■ **DATASET EXTRACT**
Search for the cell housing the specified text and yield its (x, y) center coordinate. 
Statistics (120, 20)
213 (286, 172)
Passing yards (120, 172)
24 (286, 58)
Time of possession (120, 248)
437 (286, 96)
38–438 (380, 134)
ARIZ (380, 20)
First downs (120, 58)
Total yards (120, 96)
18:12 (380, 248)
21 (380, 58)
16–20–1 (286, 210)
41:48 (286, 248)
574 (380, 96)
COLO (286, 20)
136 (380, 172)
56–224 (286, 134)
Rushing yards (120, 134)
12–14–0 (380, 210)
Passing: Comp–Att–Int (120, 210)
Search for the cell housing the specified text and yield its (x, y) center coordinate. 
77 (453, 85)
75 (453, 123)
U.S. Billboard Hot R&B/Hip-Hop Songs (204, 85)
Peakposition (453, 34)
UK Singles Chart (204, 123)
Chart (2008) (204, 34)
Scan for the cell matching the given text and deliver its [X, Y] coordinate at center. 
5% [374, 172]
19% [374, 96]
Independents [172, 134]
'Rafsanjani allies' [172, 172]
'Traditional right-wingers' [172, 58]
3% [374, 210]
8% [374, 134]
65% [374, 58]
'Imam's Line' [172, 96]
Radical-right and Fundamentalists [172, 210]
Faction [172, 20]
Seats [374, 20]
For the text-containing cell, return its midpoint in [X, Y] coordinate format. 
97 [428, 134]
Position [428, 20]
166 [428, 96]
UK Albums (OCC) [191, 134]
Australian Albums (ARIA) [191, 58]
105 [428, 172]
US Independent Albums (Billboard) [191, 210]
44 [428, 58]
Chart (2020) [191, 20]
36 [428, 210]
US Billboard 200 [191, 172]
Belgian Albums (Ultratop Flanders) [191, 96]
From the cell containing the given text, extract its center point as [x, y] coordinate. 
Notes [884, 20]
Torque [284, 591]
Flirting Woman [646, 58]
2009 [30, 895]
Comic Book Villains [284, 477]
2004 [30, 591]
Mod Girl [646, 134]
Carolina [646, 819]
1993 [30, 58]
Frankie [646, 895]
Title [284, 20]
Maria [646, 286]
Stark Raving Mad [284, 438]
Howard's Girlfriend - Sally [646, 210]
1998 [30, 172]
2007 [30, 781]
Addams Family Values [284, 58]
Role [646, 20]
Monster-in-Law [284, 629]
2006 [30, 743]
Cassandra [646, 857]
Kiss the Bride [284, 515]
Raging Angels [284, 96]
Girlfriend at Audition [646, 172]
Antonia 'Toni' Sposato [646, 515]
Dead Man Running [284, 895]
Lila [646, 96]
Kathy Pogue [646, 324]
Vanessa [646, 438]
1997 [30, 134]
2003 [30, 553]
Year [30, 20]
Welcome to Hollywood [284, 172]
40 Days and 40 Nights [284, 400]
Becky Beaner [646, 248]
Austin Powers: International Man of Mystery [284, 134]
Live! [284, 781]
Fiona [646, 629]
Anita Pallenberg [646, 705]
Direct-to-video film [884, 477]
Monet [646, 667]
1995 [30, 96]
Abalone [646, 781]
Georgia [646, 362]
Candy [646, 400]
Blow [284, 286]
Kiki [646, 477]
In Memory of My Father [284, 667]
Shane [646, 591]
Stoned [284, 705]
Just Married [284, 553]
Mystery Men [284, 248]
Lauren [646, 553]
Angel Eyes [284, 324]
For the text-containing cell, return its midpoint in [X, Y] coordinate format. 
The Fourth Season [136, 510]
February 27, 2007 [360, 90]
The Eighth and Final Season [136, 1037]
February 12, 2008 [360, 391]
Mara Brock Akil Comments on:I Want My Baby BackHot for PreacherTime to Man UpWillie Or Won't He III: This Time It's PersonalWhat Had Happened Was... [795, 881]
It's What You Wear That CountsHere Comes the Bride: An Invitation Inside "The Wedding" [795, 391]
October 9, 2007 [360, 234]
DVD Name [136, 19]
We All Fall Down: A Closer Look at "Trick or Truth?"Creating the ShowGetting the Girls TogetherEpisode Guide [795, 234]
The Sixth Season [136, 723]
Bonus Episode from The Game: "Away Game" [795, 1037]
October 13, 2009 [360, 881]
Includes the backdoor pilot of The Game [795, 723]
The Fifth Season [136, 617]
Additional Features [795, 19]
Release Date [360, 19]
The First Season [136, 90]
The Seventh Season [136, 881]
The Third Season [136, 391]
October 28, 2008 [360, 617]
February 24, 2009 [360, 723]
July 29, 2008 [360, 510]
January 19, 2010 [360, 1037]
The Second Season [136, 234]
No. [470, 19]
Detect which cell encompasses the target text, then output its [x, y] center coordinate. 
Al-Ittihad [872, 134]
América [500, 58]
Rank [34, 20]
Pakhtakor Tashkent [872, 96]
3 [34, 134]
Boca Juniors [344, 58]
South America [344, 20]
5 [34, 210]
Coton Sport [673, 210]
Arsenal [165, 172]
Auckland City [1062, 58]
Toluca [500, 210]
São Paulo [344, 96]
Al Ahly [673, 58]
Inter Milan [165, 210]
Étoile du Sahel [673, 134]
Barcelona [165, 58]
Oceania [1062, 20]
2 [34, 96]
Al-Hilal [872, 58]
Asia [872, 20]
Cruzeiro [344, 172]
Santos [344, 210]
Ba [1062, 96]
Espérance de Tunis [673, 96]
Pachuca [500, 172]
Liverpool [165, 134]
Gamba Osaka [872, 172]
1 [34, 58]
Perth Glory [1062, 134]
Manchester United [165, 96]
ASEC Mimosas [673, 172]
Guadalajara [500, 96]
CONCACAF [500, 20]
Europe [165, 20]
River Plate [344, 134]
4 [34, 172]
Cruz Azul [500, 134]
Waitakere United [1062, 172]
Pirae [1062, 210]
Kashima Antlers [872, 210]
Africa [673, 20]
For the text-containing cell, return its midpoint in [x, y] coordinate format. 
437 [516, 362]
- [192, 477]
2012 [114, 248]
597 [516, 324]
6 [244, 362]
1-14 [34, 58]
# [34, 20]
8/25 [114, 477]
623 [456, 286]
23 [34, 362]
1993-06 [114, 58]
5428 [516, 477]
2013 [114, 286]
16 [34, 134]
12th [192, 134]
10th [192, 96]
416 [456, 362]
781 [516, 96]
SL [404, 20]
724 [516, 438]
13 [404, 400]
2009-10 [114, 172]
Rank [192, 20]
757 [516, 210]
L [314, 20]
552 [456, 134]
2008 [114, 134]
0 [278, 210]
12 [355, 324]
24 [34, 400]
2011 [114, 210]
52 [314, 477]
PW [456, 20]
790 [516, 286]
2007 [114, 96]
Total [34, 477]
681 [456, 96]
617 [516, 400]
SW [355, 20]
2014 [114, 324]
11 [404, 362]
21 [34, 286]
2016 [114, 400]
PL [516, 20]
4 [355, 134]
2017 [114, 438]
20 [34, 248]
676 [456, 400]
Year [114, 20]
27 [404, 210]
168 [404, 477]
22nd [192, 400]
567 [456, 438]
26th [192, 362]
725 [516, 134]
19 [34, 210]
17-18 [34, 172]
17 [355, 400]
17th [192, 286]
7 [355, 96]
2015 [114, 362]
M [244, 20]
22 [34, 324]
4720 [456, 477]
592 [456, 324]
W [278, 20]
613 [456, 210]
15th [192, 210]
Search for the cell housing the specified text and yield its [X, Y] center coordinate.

■ **TASK PROMPT**
Print all of the records above again, line for line, without changing a single character.

■ **THE COMPLETED TASK**
Search for the cell housing the specified text and yield its (x, y) center coordinate. 
Statistics (120, 20)
213 (286, 172)
Passing yards (120, 172)
24 (286, 58)
Time of possession (120, 248)
437 (286, 96)
38–438 (380, 134)
ARIZ (380, 20)
First downs (120, 58)
Total yards (120, 96)
18:12 (380, 248)
21 (380, 58)
16–20–1 (286, 210)
41:48 (286, 248)
574 (380, 96)
COLO (286, 20)
136 (380, 172)
56–224 (286, 134)
Rushing yards (120, 134)
12–14–0 (380, 210)
Passing: Comp–Att–Int (120, 210)
Search for the cell housing the specified text and yield its (x, y) center coordinate. 
77 (453, 85)
75 (453, 123)
U.S. Billboard Hot R&B/Hip-Hop Songs (204, 85)
Peakposition (453, 34)
UK Singles Chart (204, 123)
Chart (2008) (204, 34)
Scan for the cell matching the given text and deliver its [X, Y] coordinate at center. 
5% [374, 172]
19% [374, 96]
Independents [172, 134]
'Rafsanjani allies' [172, 172]
'Traditional right-wingers' [172, 58]
3% [374, 210]
8% [374, 134]
65% [374, 58]
'Imam's Line' [172, 96]
Radical-right and Fundamentalists [172, 210]
Faction [172, 20]
Seats [374, 20]
For the text-containing cell, return its midpoint in [X, Y] coordinate format. 
97 [428, 134]
Position [428, 20]
166 [428, 96]
UK Albums (OCC) [191, 134]
Australian Albums (ARIA) [191, 58]
105 [428, 172]
US Independent Albums (Billboard) [191, 210]
44 [428, 58]
Chart (2020) [191, 20]
36 [428, 210]
US Billboard 200 [191, 172]
Belgian Albums (Ultratop Flanders) [191, 96]
From the cell containing the given text, extract its center point as [x, y] coordinate. 
Notes [884, 20]
Torque [284, 591]
Flirting Woman [646, 58]
2009 [30, 895]
Comic Book Villains [284, 477]
2004 [30, 591]
Mod Girl [646, 134]
Carolina [646, 819]
1993 [30, 58]
Frankie [646, 895]
Title [284, 20]
Maria [646, 286]
Stark Raving Mad [284, 438]
Howard's Girlfriend - Sally [646, 210]
1998 [30, 172]
2007 [30, 781]
Addams Family Values [284, 58]
Role [646, 20]
Monster-in-Law [284, 629]
2006 [30, 743]
Cassandra [646, 857]
Kiss the Bride [284, 515]
Raging Angels [284, 96]
Girlfriend at Audition [646, 172]
Antonia 'Toni' Sposato [646, 515]
Dead Man Running [284, 895]
Lila [646, 96]
Kathy Pogue [646, 324]
Vanessa [646, 438]
1997 [30, 134]
2003 [30, 553]
Year [30, 20]
Welcome to Hollywood [284, 172]
40 Days and 40 Nights [284, 400]
Becky Beaner [646, 248]
Austin Powers: International Man of Mystery [284, 134]
Live! [284, 781]
Fiona [646, 629]
Anita Pallenberg [646, 705]
Direct-to-video film [884, 477]
Monet [646, 667]
1995 [30, 96]
Abalone [646, 781]
Georgia [646, 362]
Candy [646, 400]
Blow [284, 286]
Kiki [646, 477]
In Memory of My Father [284, 667]
Shane [646, 591]
Stoned [284, 705]
Just Married [284, 553]
Mystery Men [284, 248]
Lauren [646, 553]
Angel Eyes [284, 324]
For the text-containing cell, return its midpoint in [X, Y] coordinate format. 
The Fourth Season [136, 510]
February 27, 2007 [360, 90]
The Eighth and Final Season [136, 1037]
February 12, 2008 [360, 391]
Mara Brock Akil Comments on:I Want My Baby BackHot for PreacherTime to Man UpWillie Or Won't He III: This Time It's PersonalWhat Had Happened Was... [795, 881]
It's What You Wear That CountsHere Comes the Bride: An Invitation Inside "The Wedding" [795, 391]
October 9, 2007 [360, 234]
DVD Name [136, 19]
We All Fall Down: A Closer Look at "Trick or Truth?"Creating the ShowGetting the Girls TogetherEpisode Guide [795, 234]
The Sixth Season [136, 723]
Bonus Episode from The Game: "Away Game" [795, 1037]
October 13, 2009 [360, 881]
Includes the backdoor pilot of The Game [795, 723]
The Fifth Season [136, 617]
Additional Features [795, 19]
Release Date [360, 19]
The First Season [136, 90]
The Seventh Season [136, 881]
The Third Season [136, 391]
October 28, 2008 [360, 617]
February 24, 2009 [360, 723]
July 29, 2008 [360, 510]
January 19, 2010 [360, 1037]
The Second Season [136, 234]
No. [470, 19]
Detect which cell encompasses the target text, then output its [x, y] center coordinate. 
Al-Ittihad [872, 134]
América [500, 58]
Rank [34, 20]
Pakhtakor Tashkent [872, 96]
3 [34, 134]
Boca Juniors [344, 58]
South America [344, 20]
5 [34, 210]
Coton Sport [673, 210]
Arsenal [165, 172]
Auckland City [1062, 58]
Toluca [500, 210]
São Paulo [344, 96]
Al Ahly [673, 58]
Inter Milan [165, 210]
Étoile du Sahel [673, 134]
Barcelona [165, 58]
Oceania [1062, 20]
2 [34, 96]
Al-Hilal [872, 58]
Asia [872, 20]
Cruzeiro [344, 172]
Santos [344, 210]
Ba [1062, 96]
Espérance de Tunis [673, 96]
Pachuca [500, 172]
Liverpool [165, 134]
Gamba Osaka [872, 172]
1 [34, 58]
Perth Glory [1062, 134]
Manchester United [165, 96]
ASEC Mimosas [673, 172]
Guadalajara [500, 96]
CONCACAF [500, 20]
Europe [165, 20]
River Plate [344, 134]
4 [34, 172]
Cruz Azul [500, 134]
Waitakere United [1062, 172]
Pirae [1062, 210]
Kashima Antlers [872, 210]
Africa [673, 20]
For the text-containing cell, return its midpoint in [x, y] coordinate format. 
437 [516, 362]
- [192, 477]
2012 [114, 248]
597 [516, 324]
6 [244, 362]
1-14 [34, 58]
# [34, 20]
8/25 [114, 477]
623 [456, 286]
23 [34, 362]
1993-06 [114, 58]
5428 [516, 477]
2013 [114, 286]
16 [34, 134]
12th [192, 134]
10th [192, 96]
416 [456, 362]
781 [516, 96]
SL [404, 20]
724 [516, 438]
13 [404, 400]
2009-10 [114, 172]
Rank [192, 20]
757 [516, 210]
L [314, 20]
552 [456, 134]
2008 [114, 134]
0 [278, 210]
12 [355, 324]
24 [34, 400]
2011 [114, 210]
52 [314, 477]
PW [456, 20]
790 [516, 286]
2007 [114, 96]
Total [34, 477]
681 [456, 96]
617 [516, 400]
SW [355, 20]
2014 [114, 324]
11 [404, 362]
21 [34, 286]
2016 [114, 400]
PL [516, 20]
4 [355, 134]
2017 [114, 438]
20 [34, 248]
676 [456, 400]
Year [114, 20]
27 [404, 210]
168 [404, 477]
22nd [192, 400]
567 [456, 438]
26th [192, 362]
725 [516, 134]
19 [34, 210]
17-18 [34, 172]
17 [355, 400]
17th [192, 286]
7 [355, 96]
2015 [114, 362]
M [244, 20]
22 [34, 324]
4720 [456, 477]
592 [456, 324]
W [278, 20]
613 [456, 210]
15th [192, 210]
Search for the cell housing the specified text and yield its [X, Y] center coordinate.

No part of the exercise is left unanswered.